## Problem to solve
Copy out the lines of the records below, and only those lines, from the one with "CN1 pin 1: W9 -> GND" through the one with "T2: NMOS 2N7002", exactly as they appear.

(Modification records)
────────────────

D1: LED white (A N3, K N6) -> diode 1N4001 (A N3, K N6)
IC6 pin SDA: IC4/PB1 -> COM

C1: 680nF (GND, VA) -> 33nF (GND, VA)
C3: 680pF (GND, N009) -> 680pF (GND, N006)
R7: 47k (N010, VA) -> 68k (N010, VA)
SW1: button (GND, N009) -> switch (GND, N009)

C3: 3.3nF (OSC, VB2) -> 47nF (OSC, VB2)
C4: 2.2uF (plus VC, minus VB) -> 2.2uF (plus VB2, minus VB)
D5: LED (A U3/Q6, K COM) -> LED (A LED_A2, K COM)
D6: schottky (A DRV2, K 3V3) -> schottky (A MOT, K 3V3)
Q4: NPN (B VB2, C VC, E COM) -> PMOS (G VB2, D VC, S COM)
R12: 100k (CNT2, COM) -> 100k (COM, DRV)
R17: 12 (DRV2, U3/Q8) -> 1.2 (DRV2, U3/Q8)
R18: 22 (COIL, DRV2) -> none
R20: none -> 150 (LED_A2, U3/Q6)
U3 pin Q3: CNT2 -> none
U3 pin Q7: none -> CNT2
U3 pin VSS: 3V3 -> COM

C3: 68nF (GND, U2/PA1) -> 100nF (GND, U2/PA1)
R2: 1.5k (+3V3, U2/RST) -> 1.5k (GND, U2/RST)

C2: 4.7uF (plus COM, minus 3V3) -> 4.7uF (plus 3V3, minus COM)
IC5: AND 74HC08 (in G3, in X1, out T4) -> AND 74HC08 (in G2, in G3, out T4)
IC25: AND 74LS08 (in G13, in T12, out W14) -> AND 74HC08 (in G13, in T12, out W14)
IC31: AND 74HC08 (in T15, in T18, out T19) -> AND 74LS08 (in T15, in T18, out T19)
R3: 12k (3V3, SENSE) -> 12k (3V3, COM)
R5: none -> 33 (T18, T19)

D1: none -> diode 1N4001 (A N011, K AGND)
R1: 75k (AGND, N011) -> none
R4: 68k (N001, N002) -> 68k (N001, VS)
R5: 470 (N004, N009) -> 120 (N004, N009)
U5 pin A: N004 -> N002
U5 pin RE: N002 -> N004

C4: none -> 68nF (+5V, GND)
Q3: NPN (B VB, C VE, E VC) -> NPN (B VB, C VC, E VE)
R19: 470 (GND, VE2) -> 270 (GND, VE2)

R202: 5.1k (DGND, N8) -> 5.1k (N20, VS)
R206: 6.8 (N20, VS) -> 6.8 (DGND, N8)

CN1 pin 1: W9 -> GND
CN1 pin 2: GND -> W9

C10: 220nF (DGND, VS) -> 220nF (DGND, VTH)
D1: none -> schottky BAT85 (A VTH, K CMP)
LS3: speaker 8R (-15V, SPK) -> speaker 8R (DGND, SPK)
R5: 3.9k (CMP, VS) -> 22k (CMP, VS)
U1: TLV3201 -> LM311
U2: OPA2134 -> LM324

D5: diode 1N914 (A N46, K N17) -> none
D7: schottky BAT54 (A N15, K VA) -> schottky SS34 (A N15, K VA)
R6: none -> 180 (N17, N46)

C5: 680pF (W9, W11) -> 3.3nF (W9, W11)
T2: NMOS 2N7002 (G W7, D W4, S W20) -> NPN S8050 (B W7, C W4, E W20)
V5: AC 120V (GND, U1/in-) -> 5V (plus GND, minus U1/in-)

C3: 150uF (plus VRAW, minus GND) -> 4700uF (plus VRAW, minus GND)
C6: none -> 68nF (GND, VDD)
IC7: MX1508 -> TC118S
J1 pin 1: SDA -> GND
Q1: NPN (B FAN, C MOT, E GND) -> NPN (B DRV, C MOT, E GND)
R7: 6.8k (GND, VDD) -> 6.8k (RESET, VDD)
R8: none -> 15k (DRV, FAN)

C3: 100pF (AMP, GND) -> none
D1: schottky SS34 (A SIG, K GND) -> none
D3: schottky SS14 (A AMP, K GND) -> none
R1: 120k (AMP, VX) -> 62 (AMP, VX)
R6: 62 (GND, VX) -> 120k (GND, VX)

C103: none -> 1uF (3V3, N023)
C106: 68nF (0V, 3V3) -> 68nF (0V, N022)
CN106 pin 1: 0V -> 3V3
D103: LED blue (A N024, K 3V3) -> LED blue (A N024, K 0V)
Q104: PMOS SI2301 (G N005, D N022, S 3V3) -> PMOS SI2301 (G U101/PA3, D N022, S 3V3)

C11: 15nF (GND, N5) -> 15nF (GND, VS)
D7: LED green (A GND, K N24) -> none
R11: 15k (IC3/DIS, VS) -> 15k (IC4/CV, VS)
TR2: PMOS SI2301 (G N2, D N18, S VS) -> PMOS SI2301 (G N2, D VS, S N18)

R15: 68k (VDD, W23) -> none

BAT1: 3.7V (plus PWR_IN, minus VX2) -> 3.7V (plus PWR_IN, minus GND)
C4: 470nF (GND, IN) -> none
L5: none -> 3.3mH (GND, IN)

────────────────

## Problem solution
CN1 pin 1: W9 -> GND
CN1 pin 2: GND -> W9

C10: 220nF (DGND, VS) -> 220nF (DGND, VTH)
D1: none -> schottky BAT85 (A VTH, K CMP)
LS3: speaker 8R (-15V, SPK) -> speaker 8R (DGND, SPK)
R5: 3.9k (CMP, VS) -> 22k (CMP, VS)
U1: TLV3201 -> LM311
U2: OPA2134 -> LM324

D5: diode 1N914 (A N46, K N17) -> none
D7: schottky BAT54 (A N15, K VA) -> schottky SS34 (A N15, K VA)
R6: none -> 180 (N17, N46)

C5: 680pF (W9, W11) -> 3.3nF (W9, W11)
T2: NMOS 2N7002 (G W7, D W4, S W20) -> NPN S8050 (B W7, C W4, E W20)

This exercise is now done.